#### [TO DO]
Give the records again in full, exactly as they are.

Spatial object tracking data:
########################################
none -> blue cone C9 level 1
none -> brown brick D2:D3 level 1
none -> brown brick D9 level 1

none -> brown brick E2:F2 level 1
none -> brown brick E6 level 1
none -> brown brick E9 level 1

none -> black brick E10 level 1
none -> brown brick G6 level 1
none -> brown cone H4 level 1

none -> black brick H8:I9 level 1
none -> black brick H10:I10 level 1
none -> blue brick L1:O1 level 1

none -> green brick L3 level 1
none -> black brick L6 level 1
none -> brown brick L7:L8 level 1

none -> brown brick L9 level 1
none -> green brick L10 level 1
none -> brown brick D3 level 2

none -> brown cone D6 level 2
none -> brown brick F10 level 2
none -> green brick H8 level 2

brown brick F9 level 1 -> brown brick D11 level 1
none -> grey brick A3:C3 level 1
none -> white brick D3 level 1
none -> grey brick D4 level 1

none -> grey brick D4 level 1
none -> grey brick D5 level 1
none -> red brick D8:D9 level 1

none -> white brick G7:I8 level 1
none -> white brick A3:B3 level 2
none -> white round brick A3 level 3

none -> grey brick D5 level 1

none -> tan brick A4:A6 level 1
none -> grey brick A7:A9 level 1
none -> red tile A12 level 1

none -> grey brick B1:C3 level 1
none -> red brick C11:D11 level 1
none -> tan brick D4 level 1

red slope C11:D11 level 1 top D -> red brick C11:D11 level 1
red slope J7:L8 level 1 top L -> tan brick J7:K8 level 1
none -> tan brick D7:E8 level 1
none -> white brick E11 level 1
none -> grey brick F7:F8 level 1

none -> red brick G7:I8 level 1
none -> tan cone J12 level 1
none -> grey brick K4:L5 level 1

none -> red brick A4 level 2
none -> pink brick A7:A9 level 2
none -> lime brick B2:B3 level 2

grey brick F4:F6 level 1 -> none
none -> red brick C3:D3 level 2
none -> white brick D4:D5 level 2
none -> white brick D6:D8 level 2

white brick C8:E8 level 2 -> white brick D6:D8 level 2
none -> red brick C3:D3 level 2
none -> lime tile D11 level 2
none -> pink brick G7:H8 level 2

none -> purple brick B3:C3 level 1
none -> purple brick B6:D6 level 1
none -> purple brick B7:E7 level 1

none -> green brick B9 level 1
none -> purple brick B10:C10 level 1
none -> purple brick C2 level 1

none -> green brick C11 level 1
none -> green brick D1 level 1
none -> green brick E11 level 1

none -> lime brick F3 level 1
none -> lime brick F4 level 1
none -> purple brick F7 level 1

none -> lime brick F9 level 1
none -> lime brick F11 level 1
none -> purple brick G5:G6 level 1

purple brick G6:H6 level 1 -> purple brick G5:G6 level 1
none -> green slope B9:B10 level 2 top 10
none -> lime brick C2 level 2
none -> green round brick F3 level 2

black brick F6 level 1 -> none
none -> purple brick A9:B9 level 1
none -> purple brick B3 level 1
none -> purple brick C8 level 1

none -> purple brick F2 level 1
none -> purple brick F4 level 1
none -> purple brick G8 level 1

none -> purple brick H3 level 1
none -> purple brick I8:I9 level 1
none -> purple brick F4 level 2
########################################
#### [ANSWER SECTION]
none -> blue cone C9 level 1
none -> brown brick D2:D3 level 1
none -> brown brick D9 level 1

none -> brown brick E2:F2 level 1
none -> brown brick E6 level 1
none -> brown brick E9 level 1

none -> black brick E10 level 1
none -> brown brick G6 level 1
none -> brown cone H4 level 1

none -> black brick H8:I9 level 1
none -> black brick H10:I10 level 1
none -> blue brick L1:O1 level 1

none -> green brick L3 level 1
none -> black brick L6 level 1
none -> brown brick L7:L8 level 1

none -> brown brick L9 level 1
none -> green brick L10 level 1
none -> brown brick D3 level 2

none -> brown cone D6 level 2
none -> brown brick F10 level 2
none -> green brick H8 level 2

brown brick F9 level 1 -> brown brick D11 level 1
none -> grey brick A3:C3 level 1
none -> white brick D3 level 1
none -> grey brick D4 level 1

none -> grey brick D4 level 1
none -> grey brick D5 level 1
none -> red brick D8:D9 level 1

none -> white brick G7:I8 level 1
none -> white brick A3:B3 level 2
none -> white round brick A3 level 3

none -> grey brick D5 level 1

none -> tan brick A4:A6 level 1
none -> grey brick A7:A9 level 1
none -> red tile A12 level 1

none -> grey brick B1:C3 level 1
none -> red brick C11:D11 level 1
none -> tan brick D4 level 1

red slope C11:D11 level 1 top D -> red brick C11:D11 level 1
red slope J7:L8 level 1 top L -> tan brick J7:K8 level 1
none -> tan brick D7:E8 level 1
none -> white brick E11 level 1
none -> grey brick F7:F8 level 1

none -> red brick G7:I8 level 1
none -> tan cone J12 level 1
none -> grey brick K4:L5 level 1

none -> red brick A4 level 2
none -> pink brick A7:A9 level 2
none -> lime brick B2:B3 level 2

grey brick F4:F6 level 1 -> none
none -> red brick C3:D3 level 2
none -> white brick D4:D5 level 2
none -> white brick D6:D8 level 2

white brick C8:E8 level 2 -> white brick D6:D8 level 2
none -> red brick C3:D3 level 2
none -> lime tile D11 level 2
none -> pink brick G7:H8 level 2

none -> purple brick B3:C3 level 1
none -> purple brick B6:D6 level 1
none -> purple brick B7:E7 level 1

none -> green brick B9 level 1
none -> purple brick B10:C10 level 1
none -> purple brick C2 level 1

none -> green brick C11 level 1
none -> green brick D1 level 1
none -> green brick E11 level 1

none -> lime brick F3 level 1
none -> lime brick F4 level 1
none -> purple brick F7 level 1

none -> lime brick F9 level 1
none -> lime brick F11 level 1
none -> purple brick G5:G6 level 1

purple brick G6:H6 level 1 -> purple brick G5:G6 level 1
none -> green slope B9:B10 level 2 top 10
none -> lime brick C2 level 2
none -> green round brick F3 level 2

black brick F6 level 1 -> none
none -> purple brick A9:B9 level 1
none -> purple brick B3 level 1
none -> purple brick C8 level 1

none -> purple brick F2 level 1
none -> purple brick F4 level 1
none -> purple brick G8 level 1

none -> purple brick H3 level 1
none -> purple brick I8:I9 level 1
none -> purple brick F4 level 2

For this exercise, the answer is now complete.